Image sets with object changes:
= Beginning of Section =

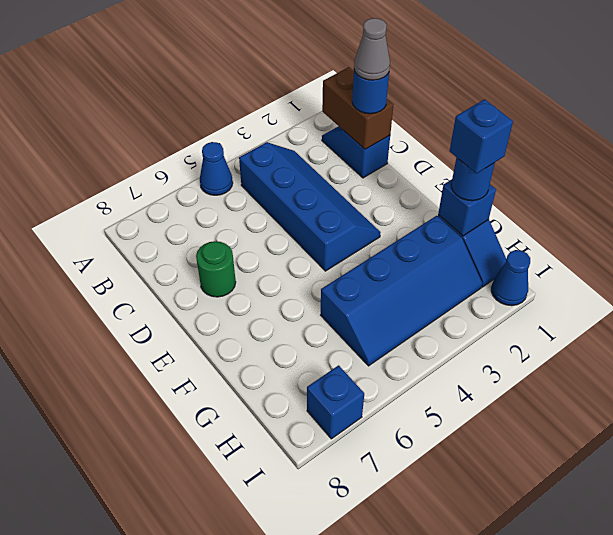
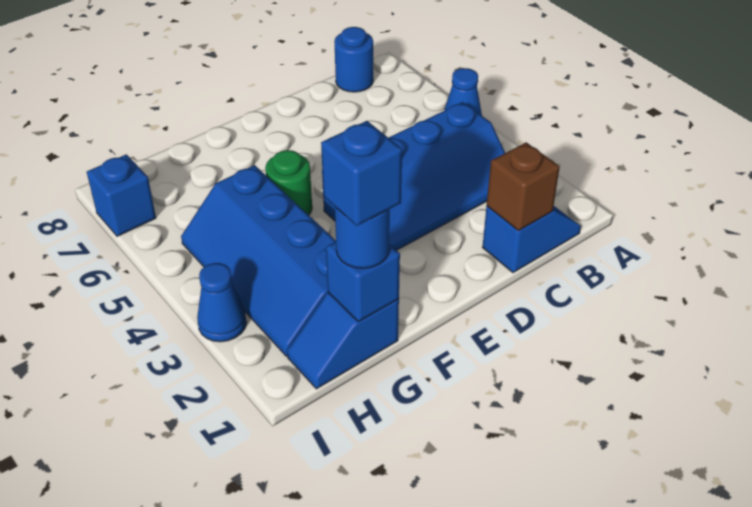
brown brick B1:C1 level 2 -> brown brick C1 level 2
blue round brick C1 level 3 -> blue round brick B8 level 1
grey cone C1 level 4 -> none
green round brick D7 level 1 -> green round brick F5 level 1
blue cone I1 level 1 -> blue cone I3 level 1

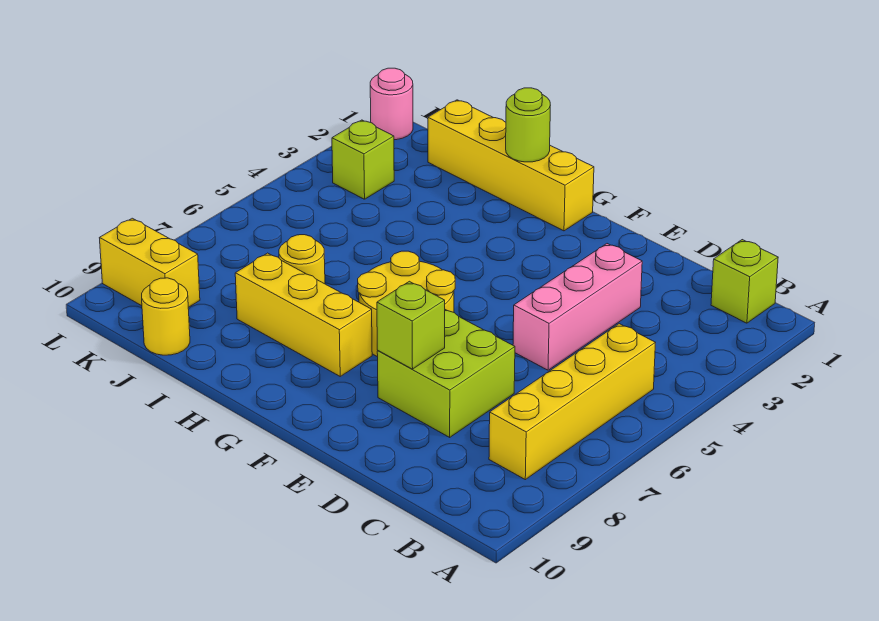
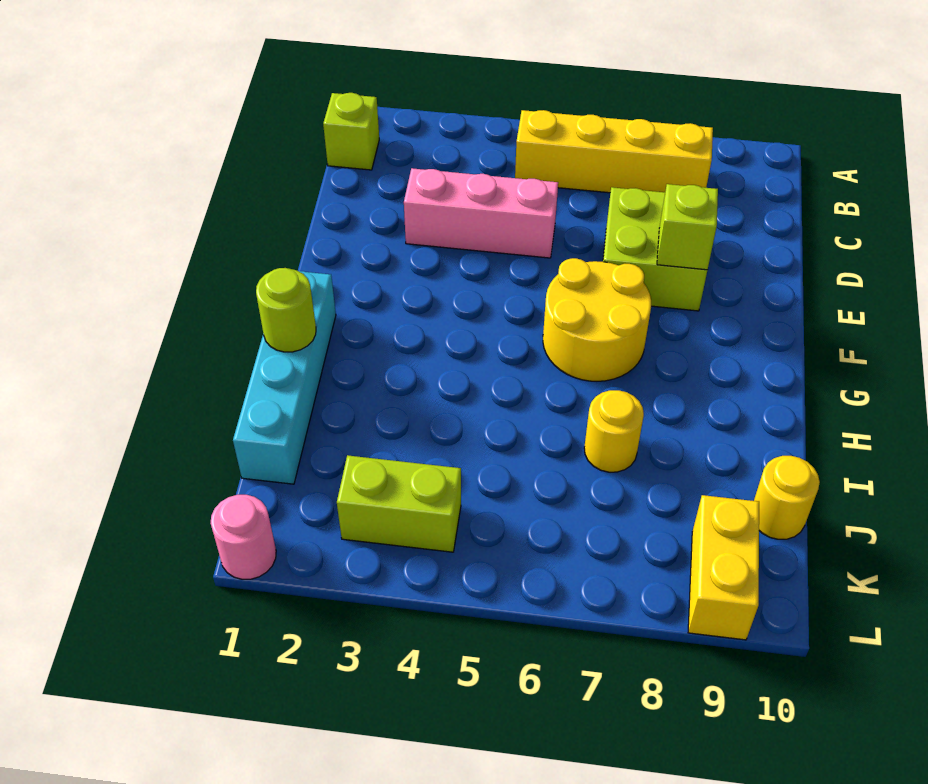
yellow brick G1:J1 level 1 -> cyan brick G1:J1 level 1
yellow brick G8:I8 level 1 -> none
lime brick K3 level 1 -> lime brick K3:K4 level 1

= End of Section =

* Problem requirements *
This exercise requires the lines of the entries containing the string "blue".

* Result *
blue round brick C1 level 3 -> blue round brick B8 level 1
blue cone I1 level 1 -> blue cone I3 level 1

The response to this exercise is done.